What is needed
Find the line holding "P2 pin 1: W5 -> GND" in the entries below. Give it again exactly, along with every line after it up to and including the line holding "R6: 300 (GND, W5) -> 270k (GND, W5)".

Data records
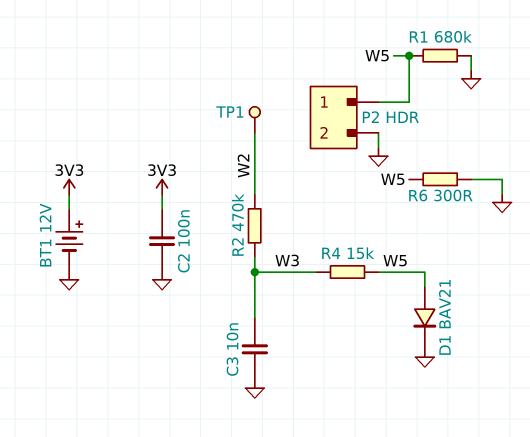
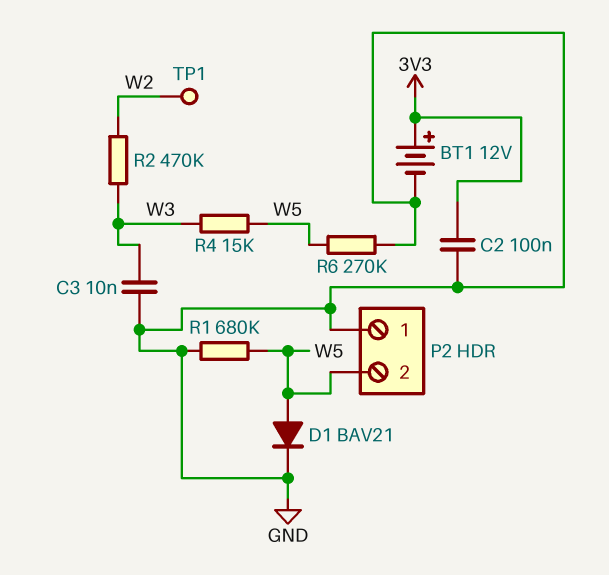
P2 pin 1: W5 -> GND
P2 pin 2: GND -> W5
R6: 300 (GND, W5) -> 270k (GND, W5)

---

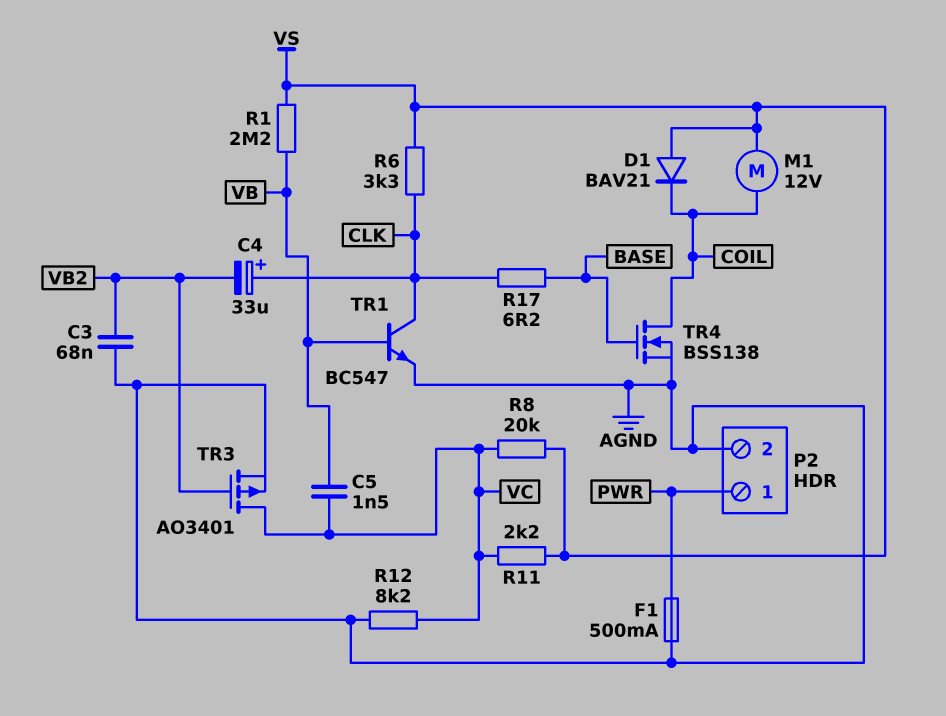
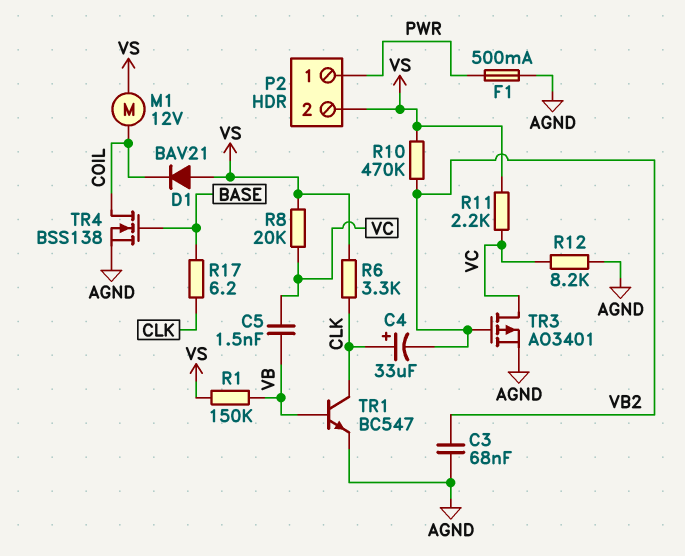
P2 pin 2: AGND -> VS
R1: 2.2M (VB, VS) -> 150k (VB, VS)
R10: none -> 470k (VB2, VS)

Result below
P2 pin 1: W5 -> GND
P2 pin 2: GND -> W5
R6: 300 (GND, W5) -> 270k (GND, W5)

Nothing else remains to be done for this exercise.